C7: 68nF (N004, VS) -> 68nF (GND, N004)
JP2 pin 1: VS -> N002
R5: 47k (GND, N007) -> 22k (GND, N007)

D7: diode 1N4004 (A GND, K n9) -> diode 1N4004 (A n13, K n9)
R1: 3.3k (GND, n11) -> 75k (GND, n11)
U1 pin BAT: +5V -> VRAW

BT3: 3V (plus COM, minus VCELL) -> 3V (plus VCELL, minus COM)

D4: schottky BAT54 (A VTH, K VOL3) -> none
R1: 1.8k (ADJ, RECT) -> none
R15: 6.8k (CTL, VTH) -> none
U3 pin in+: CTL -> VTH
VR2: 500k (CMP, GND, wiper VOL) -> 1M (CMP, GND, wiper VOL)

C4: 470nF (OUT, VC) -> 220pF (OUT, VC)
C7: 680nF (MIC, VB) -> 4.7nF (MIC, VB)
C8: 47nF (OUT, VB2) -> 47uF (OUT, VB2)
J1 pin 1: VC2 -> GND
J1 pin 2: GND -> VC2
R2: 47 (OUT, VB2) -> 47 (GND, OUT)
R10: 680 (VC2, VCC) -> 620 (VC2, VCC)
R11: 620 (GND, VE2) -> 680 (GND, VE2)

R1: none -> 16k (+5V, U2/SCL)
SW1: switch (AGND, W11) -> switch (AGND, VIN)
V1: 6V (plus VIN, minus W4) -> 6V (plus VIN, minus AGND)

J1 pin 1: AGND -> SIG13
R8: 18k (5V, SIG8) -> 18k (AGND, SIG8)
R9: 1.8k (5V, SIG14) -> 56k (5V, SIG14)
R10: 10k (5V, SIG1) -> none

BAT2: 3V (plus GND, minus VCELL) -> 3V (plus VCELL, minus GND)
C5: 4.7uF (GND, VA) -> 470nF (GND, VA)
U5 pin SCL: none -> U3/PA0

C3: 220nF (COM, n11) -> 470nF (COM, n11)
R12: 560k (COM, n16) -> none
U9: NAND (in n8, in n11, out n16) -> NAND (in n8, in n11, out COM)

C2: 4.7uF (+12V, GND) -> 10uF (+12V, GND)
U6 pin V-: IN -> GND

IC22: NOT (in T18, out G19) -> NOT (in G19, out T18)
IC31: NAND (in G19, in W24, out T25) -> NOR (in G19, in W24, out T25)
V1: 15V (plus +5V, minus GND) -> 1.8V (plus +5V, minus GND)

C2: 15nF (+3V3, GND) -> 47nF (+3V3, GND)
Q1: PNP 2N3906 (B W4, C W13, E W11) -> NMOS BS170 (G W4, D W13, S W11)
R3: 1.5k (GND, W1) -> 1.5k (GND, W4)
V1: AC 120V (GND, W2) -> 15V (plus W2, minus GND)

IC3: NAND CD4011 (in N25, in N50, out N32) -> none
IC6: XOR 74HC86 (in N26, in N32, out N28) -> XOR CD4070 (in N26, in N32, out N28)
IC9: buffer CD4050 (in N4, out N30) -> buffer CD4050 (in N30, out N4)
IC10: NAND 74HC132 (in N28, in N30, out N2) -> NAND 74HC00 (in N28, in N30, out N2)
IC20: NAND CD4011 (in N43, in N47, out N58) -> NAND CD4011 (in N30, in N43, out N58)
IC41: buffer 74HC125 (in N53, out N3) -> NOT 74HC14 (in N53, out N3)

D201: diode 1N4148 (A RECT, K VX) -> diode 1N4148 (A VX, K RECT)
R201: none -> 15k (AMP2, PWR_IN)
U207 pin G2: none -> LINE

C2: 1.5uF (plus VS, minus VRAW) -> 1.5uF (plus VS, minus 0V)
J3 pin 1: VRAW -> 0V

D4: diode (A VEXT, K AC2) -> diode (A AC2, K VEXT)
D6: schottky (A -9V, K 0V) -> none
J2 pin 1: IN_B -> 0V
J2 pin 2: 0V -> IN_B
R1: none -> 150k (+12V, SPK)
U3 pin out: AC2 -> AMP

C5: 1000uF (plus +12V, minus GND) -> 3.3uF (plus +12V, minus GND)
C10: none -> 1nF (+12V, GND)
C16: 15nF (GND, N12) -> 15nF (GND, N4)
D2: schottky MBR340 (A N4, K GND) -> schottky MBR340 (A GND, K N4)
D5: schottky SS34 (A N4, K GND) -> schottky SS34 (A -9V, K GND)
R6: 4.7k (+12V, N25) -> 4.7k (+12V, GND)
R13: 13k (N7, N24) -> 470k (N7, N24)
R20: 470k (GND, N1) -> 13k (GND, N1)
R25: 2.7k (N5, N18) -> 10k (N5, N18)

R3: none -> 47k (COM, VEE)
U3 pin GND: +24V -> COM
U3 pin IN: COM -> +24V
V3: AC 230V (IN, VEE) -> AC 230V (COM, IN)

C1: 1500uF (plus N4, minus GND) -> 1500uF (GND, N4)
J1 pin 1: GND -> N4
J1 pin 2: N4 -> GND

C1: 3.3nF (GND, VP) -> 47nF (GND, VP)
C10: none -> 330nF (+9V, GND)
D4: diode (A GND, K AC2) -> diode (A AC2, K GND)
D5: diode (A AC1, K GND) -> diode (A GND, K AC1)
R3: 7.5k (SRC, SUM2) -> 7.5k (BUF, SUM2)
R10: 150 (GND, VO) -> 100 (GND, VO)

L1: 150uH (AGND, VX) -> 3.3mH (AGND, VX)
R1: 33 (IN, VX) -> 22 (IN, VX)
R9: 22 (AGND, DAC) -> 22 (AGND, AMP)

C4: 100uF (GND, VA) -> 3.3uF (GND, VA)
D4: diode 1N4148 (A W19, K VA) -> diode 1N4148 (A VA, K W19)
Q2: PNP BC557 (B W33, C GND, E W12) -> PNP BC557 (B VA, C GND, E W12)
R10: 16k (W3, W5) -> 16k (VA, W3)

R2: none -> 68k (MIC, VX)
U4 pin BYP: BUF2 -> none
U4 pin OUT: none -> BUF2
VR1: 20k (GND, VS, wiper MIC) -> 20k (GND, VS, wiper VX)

PROBLEM REQUIREMENTS
Reproduce each record shown above without altering a single word.

ANSWER
C7: 68nF (N004, VS) -> 68nF (GND, N004)
JP2 pin 1: VS -> N002
R5: 47k (GND, N007) -> 22k (GND, N007)

D7: diode 1N4004 (A GND, K n9) -> diode 1N4004 (A n13, K n9)
R1: 3.3k (GND, n11) -> 75k (GND, n11)
U1 pin BAT: +5V -> VRAW

BT3: 3V (plus COM, minus VCELL) -> 3V (plus VCELL, minus COM)

D4: schottky BAT54 (A VTH, K VOL3) -> none
R1: 1.8k (ADJ, RECT) -> none
R15: 6.8k (CTL, VTH) -> none
U3 pin in+: CTL -> VTH
VR2: 500k (CMP, GND, wiper VOL) -> 1M (CMP, GND, wiper VOL)

C4: 470nF (OUT, VC) -> 220pF (OUT, VC)
C7: 680nF (MIC, VB) -> 4.7nF (MIC, VB)
C8: 47nF (OUT, VB2) -> 47uF (OUT, VB2)
J1 pin 1: VC2 -> GND
J1 pin 2: GND -> VC2
R2: 47 (OUT, VB2) -> 47 (GND, OUT)
R10: 680 (VC2, VCC) -> 620 (VC2, VCC)
R11: 620 (GND, VE2) -> 680 (GND, VE2)

R1: none -> 16k (+5V, U2/SCL)
SW1: switch (AGND, W11) -> switch (AGND, VIN)
V1: 6V (plus VIN, minus W4) -> 6V (plus VIN, minus AGND)

J1 pin 1: AGND -> SIG13
R8: 18k (5V, SIG8) -> 18k (AGND, SIG8)
R9: 1.8k (5V, SIG14) -> 56k (5V, SIG14)
R10: 10k (5V, SIG1) -> none

BAT2: 3V (plus GND, minus VCELL) -> 3V (plus VCELL, minus GND)
C5: 4.7uF (GND, VA) -> 470nF (GND, VA)
U5 pin SCL: none -> U3/PA0

C3: 220nF (COM, n11) -> 470nF (COM, n11)
R12: 560k (COM, n16) -> none
U9: NAND (in n8, in n11, out n16) -> NAND (in n8, in n11, out COM)

C2: 4.7uF (+12V, GND) -> 10uF (+12V, GND)
U6 pin V-: IN -> GND

IC22: NOT (in T18, out G19) -> NOT (in G19, out T18)
IC31: NAND (in G19, in W24, out T25) -> NOR (in G19, in W24, out T25)
V1: 15V (plus +5V, minus GND) -> 1.8V (plus +5V, minus GND)

C2: 15nF (+3V3, GND) -> 47nF (+3V3, GND)
Q1: PNP 2N3906 (B W4, C W13, E W11) -> NMOS BS170 (G W4, D W13, S W11)
R3: 1.5k (GND, W1) -> 1.5k (GND, W4)
V1: AC 120V (GND, W2) -> 15V (plus W2, minus GND)

IC3: NAND CD4011 (in N25, in N50, out N32) -> none
IC6: XOR 74HC86 (in N26, in N32, out N28) -> XOR CD4070 (in N26, in N32, out N28)
IC9: buffer CD4050 (in N4, out N30) -> buffer CD4050 (in N30, out N4)
IC10: NAND 74HC132 (in N28, in N30, out N2) -> NAND 74HC00 (in N28, in N30, out N2)
IC20: NAND CD4011 (in N43, in N47, out N58) -> NAND CD4011 (in N30, in N43, out N58)
IC41: buffer 74HC125 (in N53, out N3) -> NOT 74HC14 (in N53, out N3)

D201: diode 1N4148 (A RECT, K VX) -> diode 1N4148 (A VX, K RECT)
R201: none -> 15k (AMP2, PWR_IN)
U207 pin G2: none -> LINE

C2: 1.5uF (plus VS, minus VRAW) -> 1.5uF (plus VS, minus 0V)
J3 pin 1: VRAW -> 0V

D4: diode (A VEXT, K AC2) -> diode (A AC2, K VEXT)
D6: schottky (A -9V, K 0V) -> none
J2 pin 1: IN_B -> 0V
J2 pin 2: 0V -> IN_B
R1: none -> 150k (+12V, SPK)
U3 pin out: AC2 -> AMP

C5: 1000uF (plus +12V, minus GND) -> 3.3uF (plus +12V, minus GND)
C10: none -> 1nF (+12V, GND)
C16: 15nF (GND, N12) -> 15nF (GND, N4)
D2: schottky MBR340 (A N4, K GND) -> schottky MBR340 (A GND, K N4)
D5: schottky SS34 (A N4, K GND) -> schottky SS34 (A -9V, K GND)
R6: 4.7k (+12V, N25) -> 4.7k (+12V, GND)
R13: 13k (N7, N24) -> 470k (N7, N24)
R20: 470k (GND, N1) -> 13k (GND, N1)
R25: 2.7k (N5, N18) -> 10k (N5, N18)

R3: none -> 47k (COM, VEE)
U3 pin GND: +24V -> COM
U3 pin IN: COM -> +24V
V3: AC 230V (IN, VEE) -> AC 230V (COM, IN)

C1: 1500uF (plus N4, minus GND) -> 1500uF (GND, N4)
J1 pin 1: GND -> N4
J1 pin 2: N4 -> GND

C1: 3.3nF (GND, VP) -> 47nF (GND, VP)
C10: none -> 330nF (+9V, GND)
D4: diode (A GND, K AC2) -> diode (A AC2, K GND)
D5: diode (A AC1, K GND) -> diode (A GND, K AC1)
R3: 7.5k (SRC, SUM2) -> 7.5k (BUF, SUM2)
R10: 150 (GND, VO) -> 100 (GND, VO)

L1: 150uH (AGND, VX) -> 3.3mH (AGND, VX)
R1: 33 (IN, VX) -> 22 (IN, VX)
R9: 22 (AGND, DAC) -> 22 (AGND, AMP)

C4: 100uF (GND, VA) -> 3.3uF (GND, VA)
D4: diode 1N4148 (A W19, K VA) -> diode 1N4148 (A VA, K W19)
Q2: PNP BC557 (B W33, C GND, E W12) -> PNP BC557 (B VA, C GND, E W12)
R10: 16k (W3, W5) -> 16k (VA, W3)

R2: none -> 68k (MIC, VX)
U4 pin BYP: BUF2 -> none
U4 pin OUT: none -> BUF2
VR1: 20k (GND, VS, wiper MIC) -> 20k (GND, VS, wiper VX)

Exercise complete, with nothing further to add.